━━━━━ Provided information ━━━━━

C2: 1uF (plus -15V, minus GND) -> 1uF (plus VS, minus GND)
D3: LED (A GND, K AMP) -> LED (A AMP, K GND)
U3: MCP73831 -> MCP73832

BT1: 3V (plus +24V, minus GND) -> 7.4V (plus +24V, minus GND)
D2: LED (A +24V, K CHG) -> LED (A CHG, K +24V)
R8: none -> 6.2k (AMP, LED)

━━━━━

Scan the records above for the string "plus", and copy every line where it turns up.

C2: 1uF (plus -15V, minus GND) -> 1uF (plus VS, minus GND)
BT1: 3V (plus +24V, minus GND) -> 7.4V (plus +24V, minus GND)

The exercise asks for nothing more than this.